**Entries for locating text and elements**
*****
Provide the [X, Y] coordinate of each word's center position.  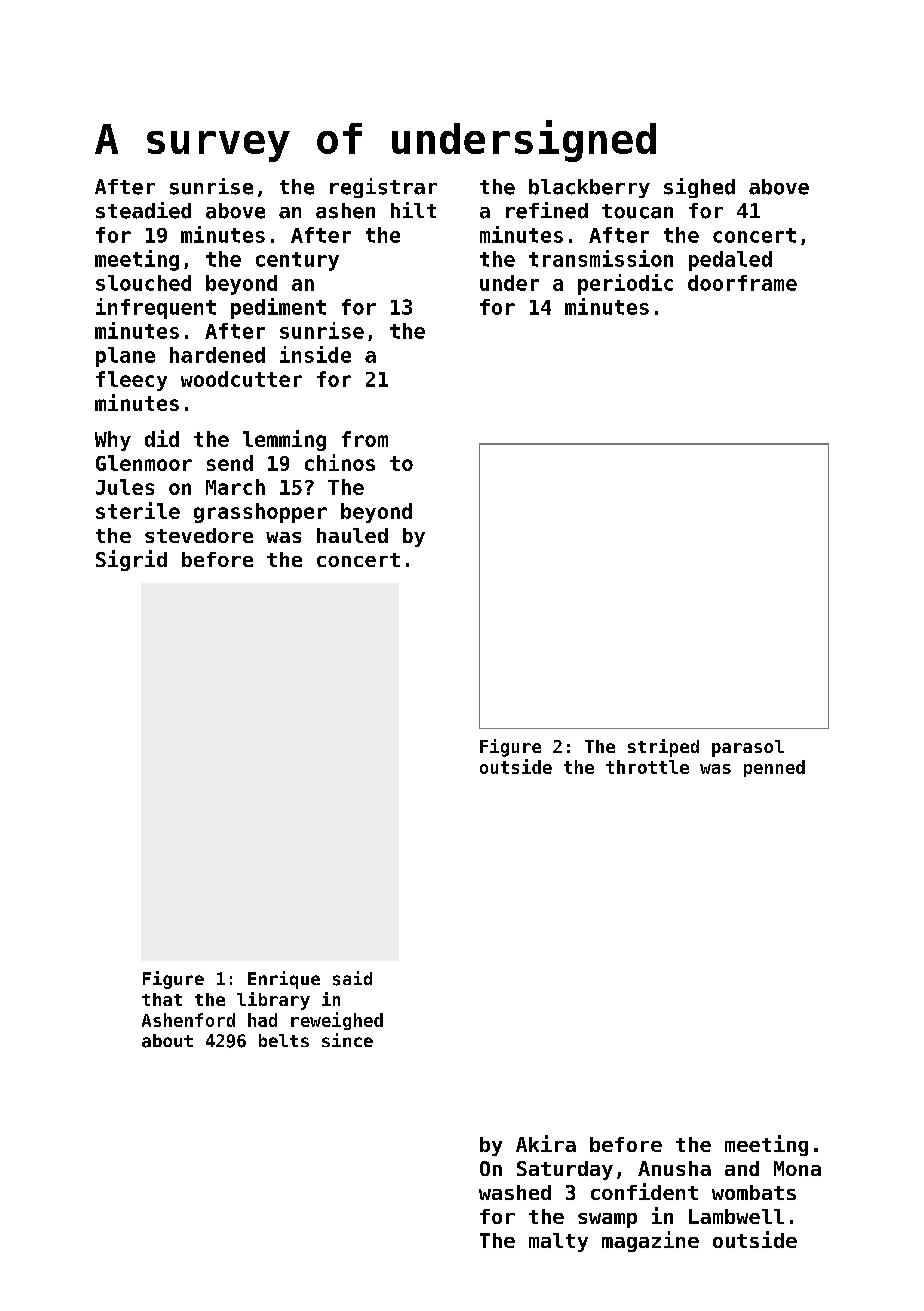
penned [774, 768]
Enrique [284, 980]
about [167, 1041]
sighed [699, 188]
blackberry [589, 188]
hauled [352, 535]
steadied [143, 210]
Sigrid [131, 560]
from [365, 439]
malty [558, 1242]
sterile [138, 510]
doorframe [742, 283]
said [352, 978]
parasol [748, 748]
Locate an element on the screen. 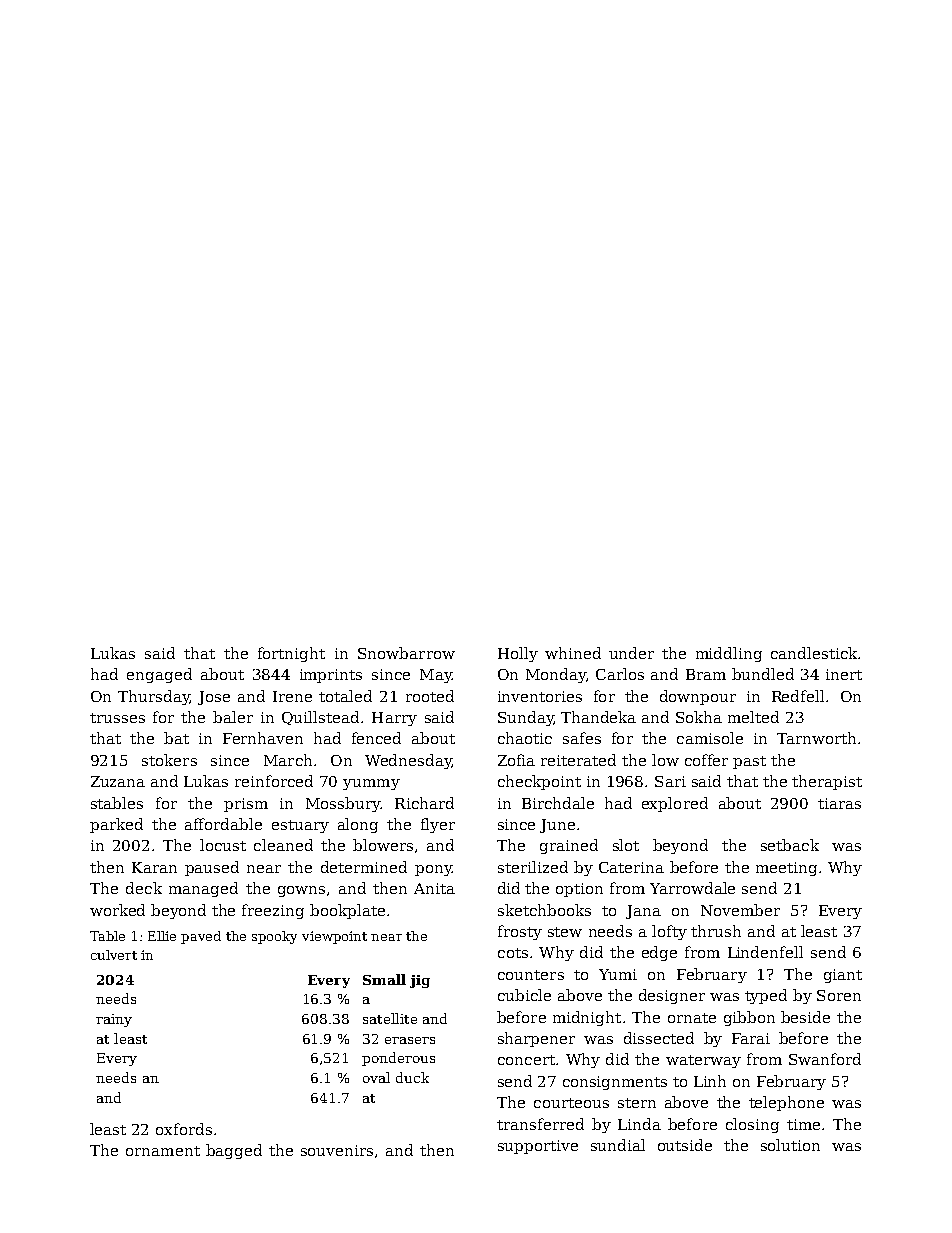 The height and width of the screenshot is (1233, 952). prism is located at coordinates (246, 805).
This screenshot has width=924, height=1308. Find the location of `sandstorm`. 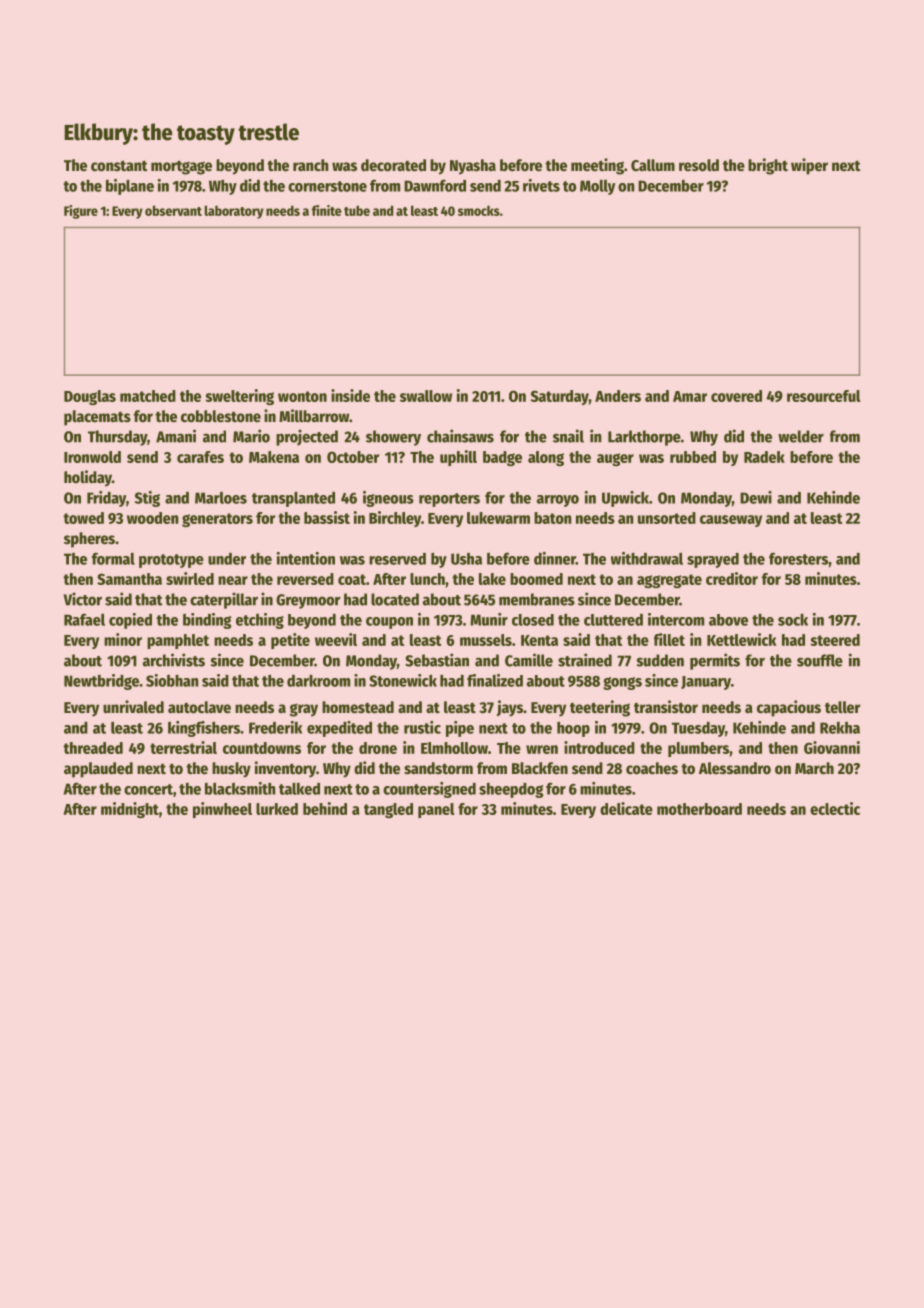

sandstorm is located at coordinates (438, 768).
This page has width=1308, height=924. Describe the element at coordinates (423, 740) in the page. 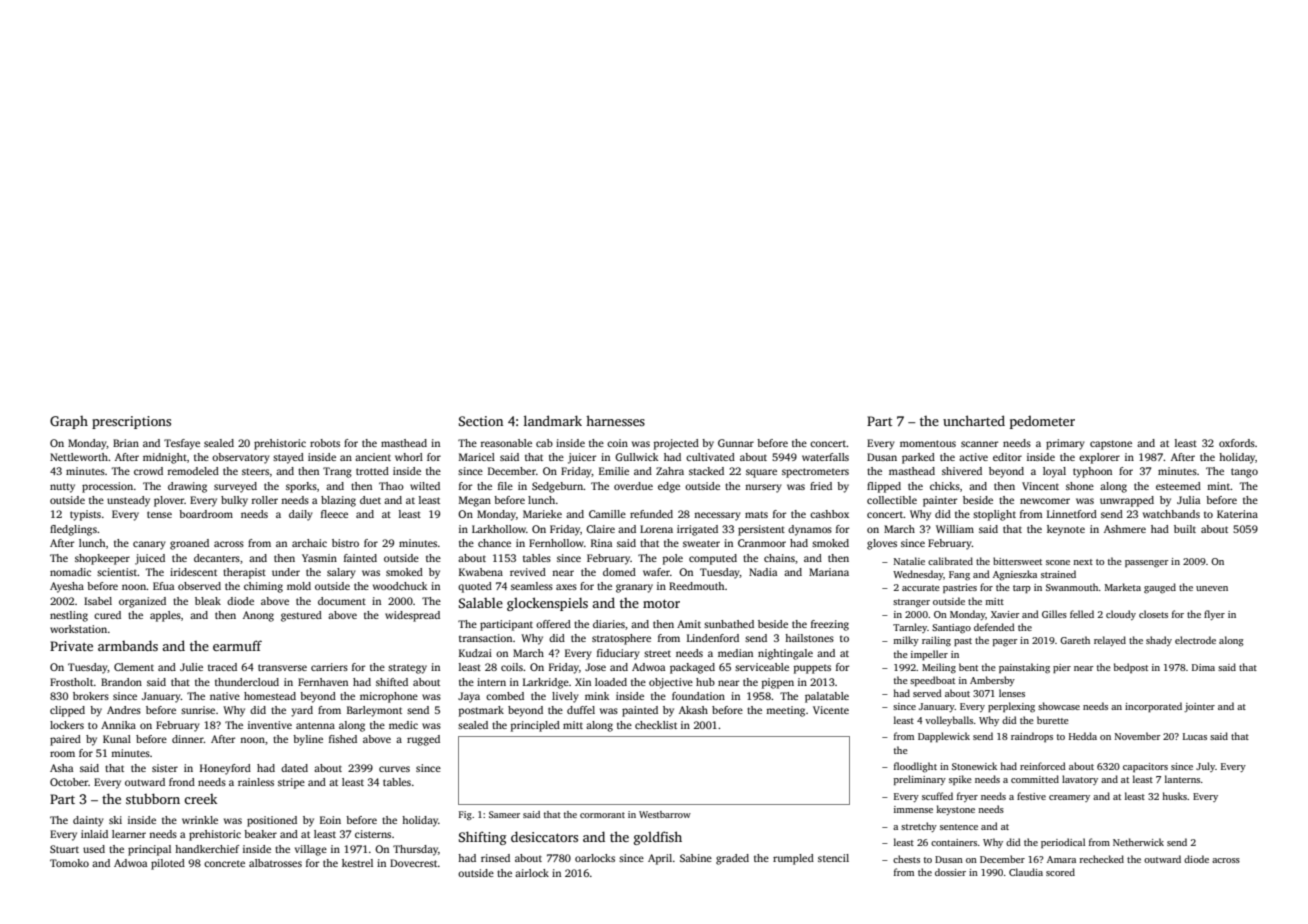

I see `rugged` at that location.
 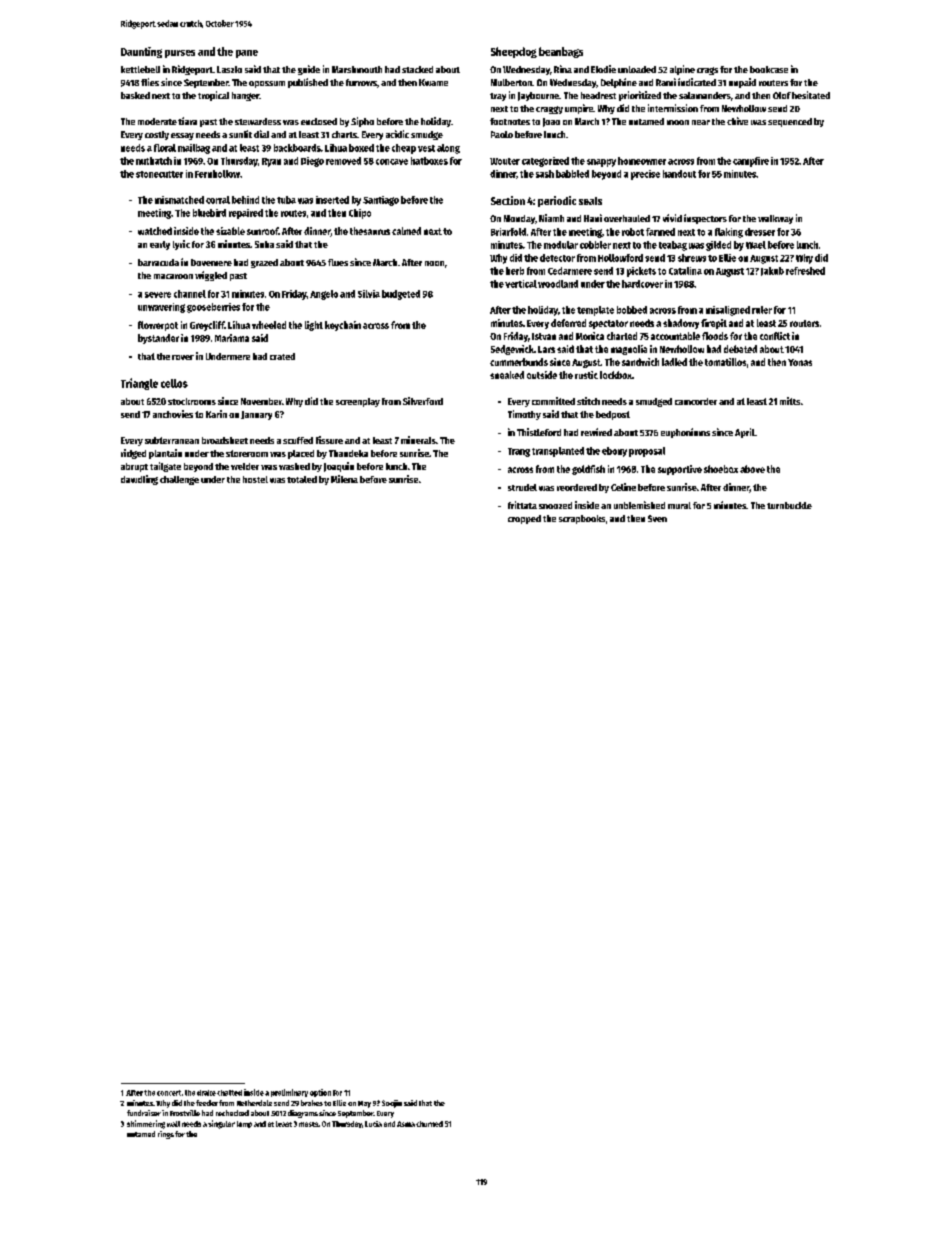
*****
**Written exercise**
Please arrange the records, from the first line through the line containing "parasol [748, 748]", as a Markdown table with the columns Row and Line. Skip blank lines and leave the pictures out.

**Full response**
| Row | Line |
|---|---|
| 1 | Provide the [X, Y] coordinate of each word's center position.   |
| 2 | penned [774, 768] |
| 3 | Enrique [284, 980] |
| 4 | about [167, 1041] |
| 5 | sighed [699, 188] |
| 6 | blackberry [589, 188] |
| 7 | hauled [352, 535] |
| 8 | steadied [143, 210] |
| 9 | Sigrid [131, 560] |
| 10 | from [365, 439] |
| 11 | malty [558, 1242] |
| 12 | sterile [138, 510] |
| 13 | doorframe [742, 283] |
| 14 | said [352, 978] |
| 15 | parasol [748, 748] |